Filter on the word "phone": copy each matching line from the listing below.

▶ _Input data_:
# # # #

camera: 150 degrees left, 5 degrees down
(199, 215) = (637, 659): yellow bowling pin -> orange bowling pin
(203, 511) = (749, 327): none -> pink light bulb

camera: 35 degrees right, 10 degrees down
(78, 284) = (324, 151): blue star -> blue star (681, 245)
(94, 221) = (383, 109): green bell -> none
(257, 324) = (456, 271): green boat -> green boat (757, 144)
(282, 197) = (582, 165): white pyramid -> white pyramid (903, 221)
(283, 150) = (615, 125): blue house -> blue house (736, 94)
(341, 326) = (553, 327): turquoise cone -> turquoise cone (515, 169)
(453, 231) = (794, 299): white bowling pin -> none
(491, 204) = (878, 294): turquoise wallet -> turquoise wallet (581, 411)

# # # #

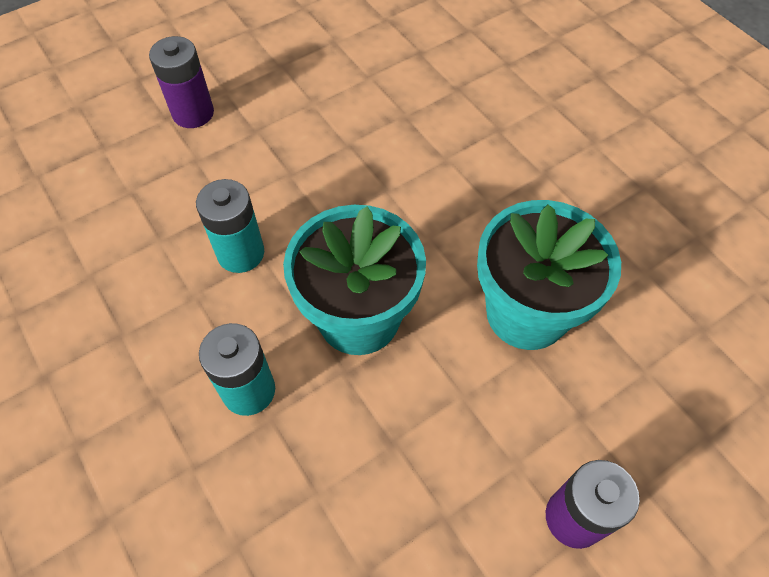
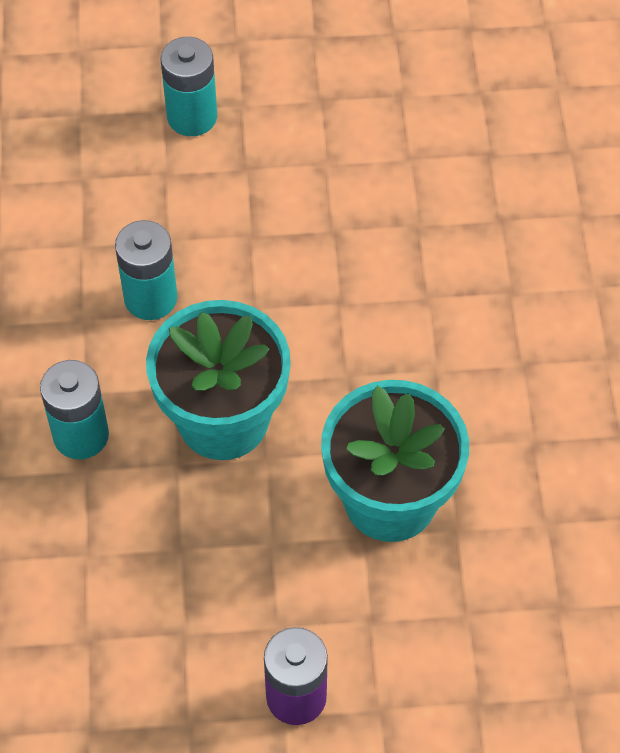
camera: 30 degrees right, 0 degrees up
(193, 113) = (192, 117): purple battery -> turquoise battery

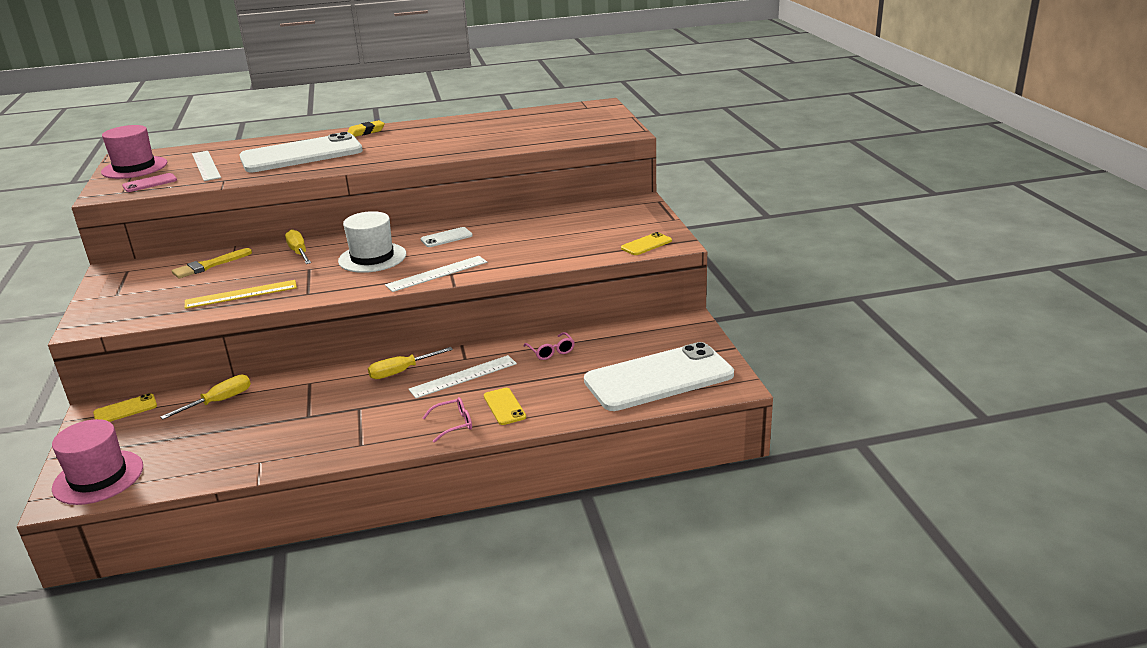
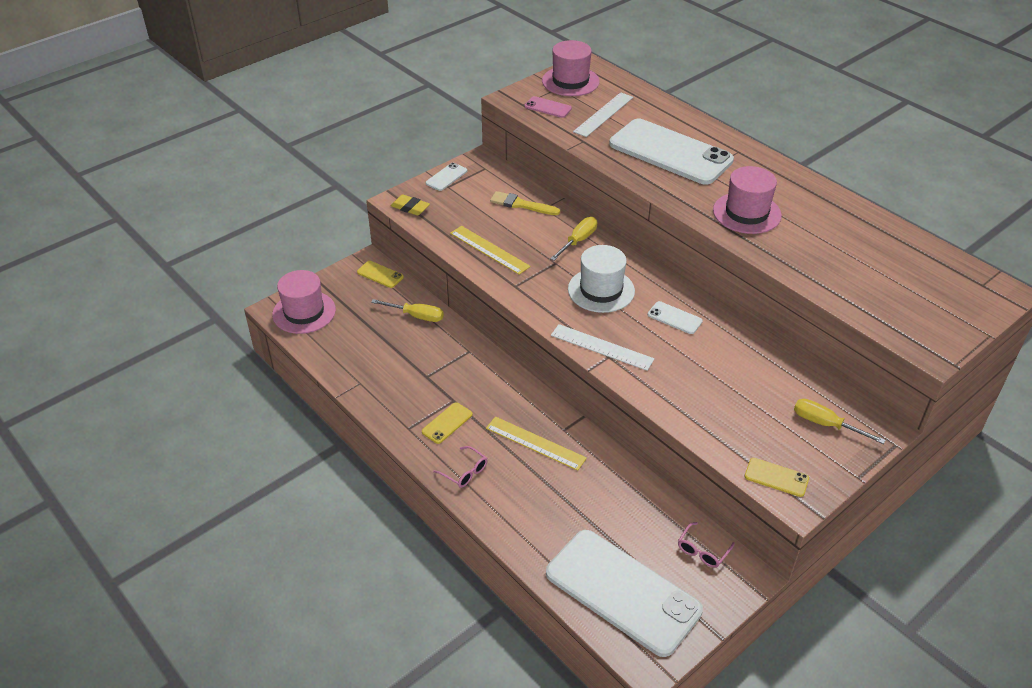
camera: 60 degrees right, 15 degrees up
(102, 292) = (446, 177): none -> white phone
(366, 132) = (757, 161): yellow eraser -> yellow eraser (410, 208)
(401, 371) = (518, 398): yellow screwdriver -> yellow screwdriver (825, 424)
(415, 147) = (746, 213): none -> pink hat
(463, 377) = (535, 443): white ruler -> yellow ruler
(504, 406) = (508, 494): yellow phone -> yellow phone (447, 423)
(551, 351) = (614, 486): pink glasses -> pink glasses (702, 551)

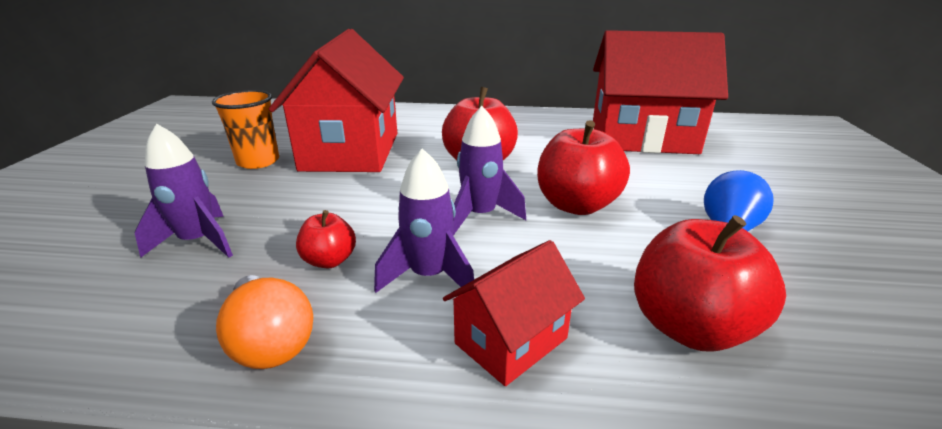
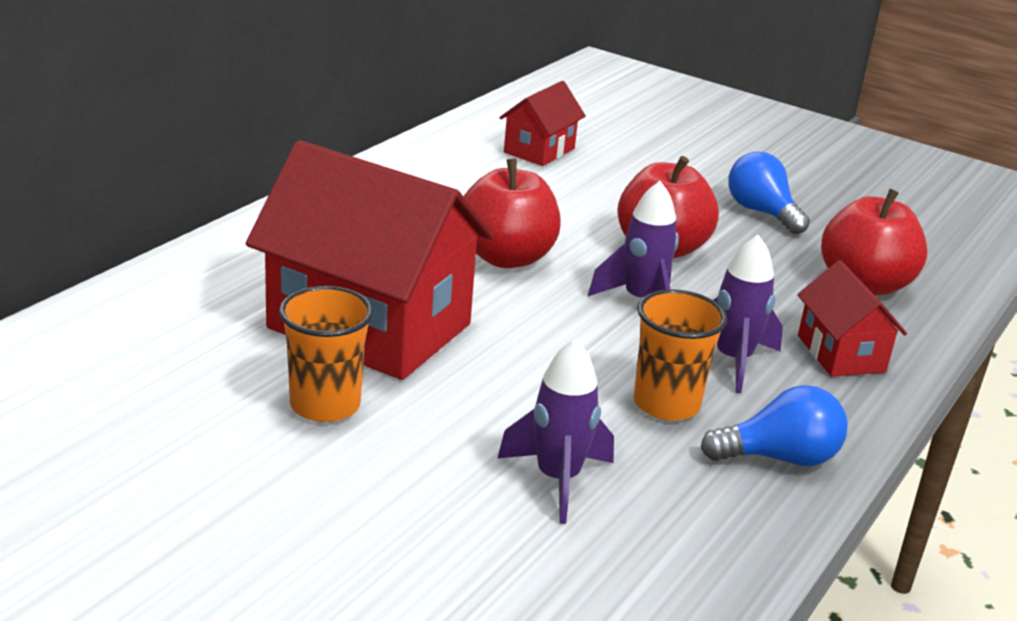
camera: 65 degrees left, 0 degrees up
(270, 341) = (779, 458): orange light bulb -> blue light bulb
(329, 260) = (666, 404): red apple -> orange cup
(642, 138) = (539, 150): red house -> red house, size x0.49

# # # #

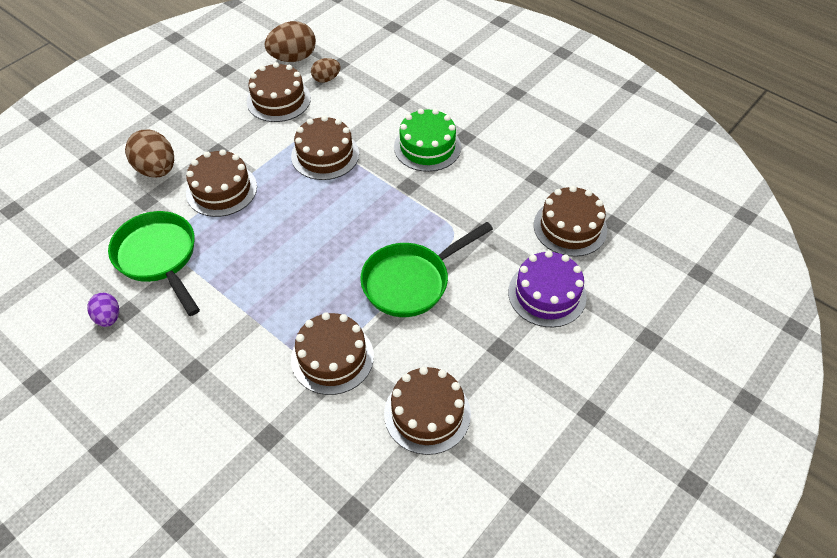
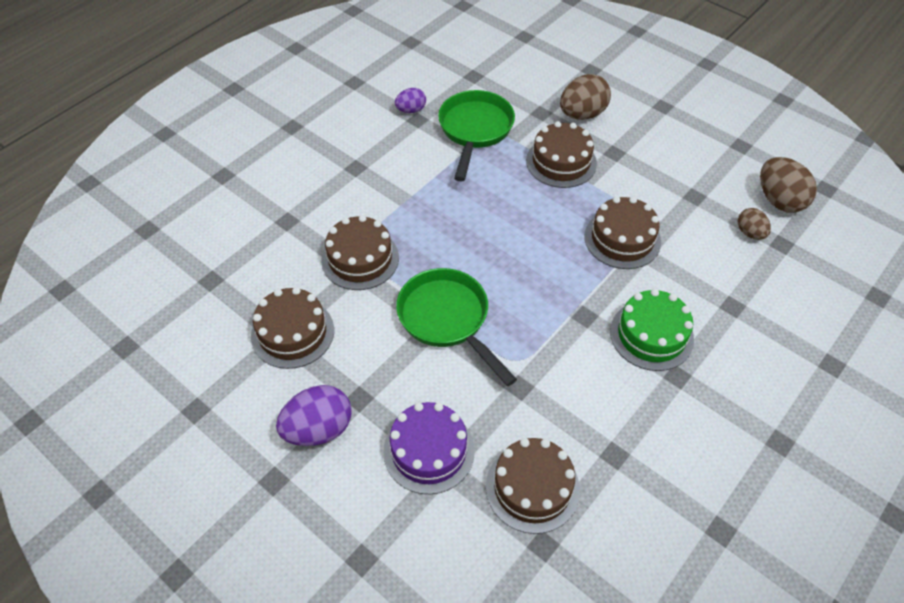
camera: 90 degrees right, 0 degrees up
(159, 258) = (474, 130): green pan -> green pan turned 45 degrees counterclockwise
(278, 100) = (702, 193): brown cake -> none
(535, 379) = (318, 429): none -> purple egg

# # # #

▶ _Result of this task_:
(102, 292) = (446, 177): none -> white phone
(504, 406) = (508, 494): yellow phone -> yellow phone (447, 423)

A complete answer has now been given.